-------- Source records --------
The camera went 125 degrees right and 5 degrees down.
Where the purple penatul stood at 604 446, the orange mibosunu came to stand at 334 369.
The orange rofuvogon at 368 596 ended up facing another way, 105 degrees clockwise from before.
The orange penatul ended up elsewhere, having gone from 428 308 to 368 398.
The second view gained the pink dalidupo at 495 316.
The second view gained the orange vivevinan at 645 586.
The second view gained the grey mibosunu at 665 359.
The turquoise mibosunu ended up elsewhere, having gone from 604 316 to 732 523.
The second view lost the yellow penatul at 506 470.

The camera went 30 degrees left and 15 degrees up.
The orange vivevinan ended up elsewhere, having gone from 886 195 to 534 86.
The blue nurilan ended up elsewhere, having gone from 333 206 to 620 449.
--------
-------- Source records --------
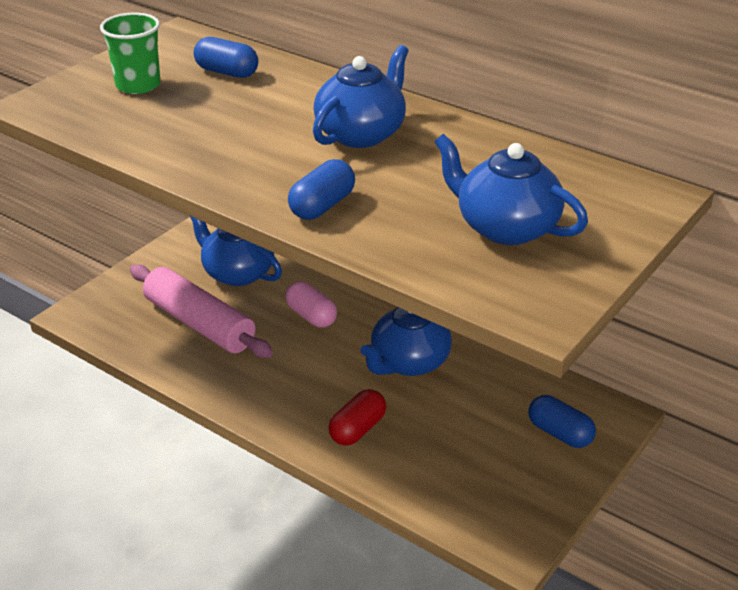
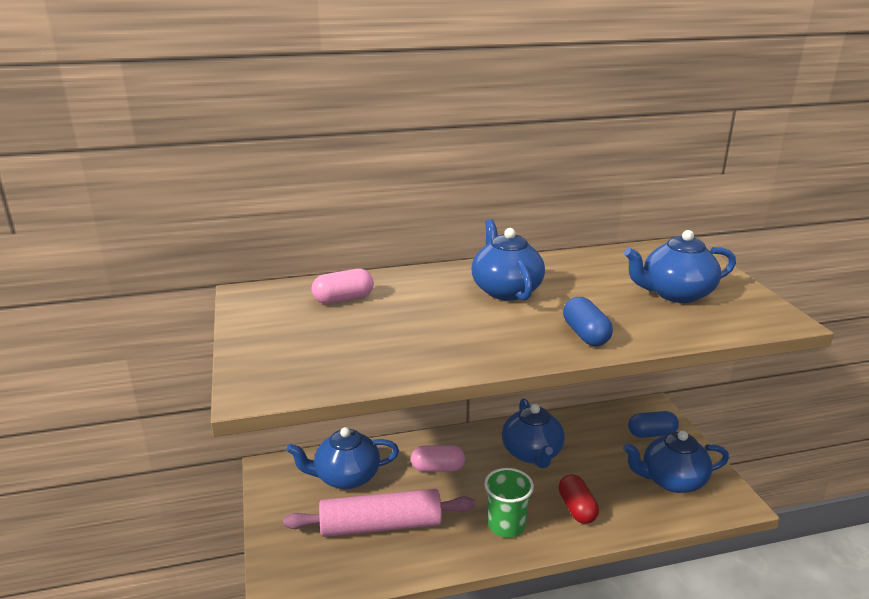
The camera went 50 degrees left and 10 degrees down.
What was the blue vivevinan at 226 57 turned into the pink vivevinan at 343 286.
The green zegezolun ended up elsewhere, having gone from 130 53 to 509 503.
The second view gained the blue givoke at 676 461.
--------
-------- Source records --------
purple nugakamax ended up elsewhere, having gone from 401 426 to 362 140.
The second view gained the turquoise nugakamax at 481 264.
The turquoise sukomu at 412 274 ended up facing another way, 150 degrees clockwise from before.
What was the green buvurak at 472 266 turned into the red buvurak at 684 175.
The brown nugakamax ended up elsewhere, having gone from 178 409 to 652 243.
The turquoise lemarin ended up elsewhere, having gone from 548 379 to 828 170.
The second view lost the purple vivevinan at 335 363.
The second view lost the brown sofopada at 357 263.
--------
Your answer should consist solely of the lines above from the line with "The second view gained the orange" to the line with "The blue nurilan", both included, reproduced exactly.

The second view gained the orange vivevinan at 645 586.
The second view gained the grey mibosunu at 665 359.
The turquoise mibosunu ended up elsewhere, having gone from 604 316 to 732 523.
The second view lost the yellow penatul at 506 470.

The camera went 30 degrees left and 15 degrees up.
The orange vivevinan ended up elsewhere, having gone from 886 195 to 534 86.
The blue nurilan ended up elsewhere, having gone from 333 206 to 620 449.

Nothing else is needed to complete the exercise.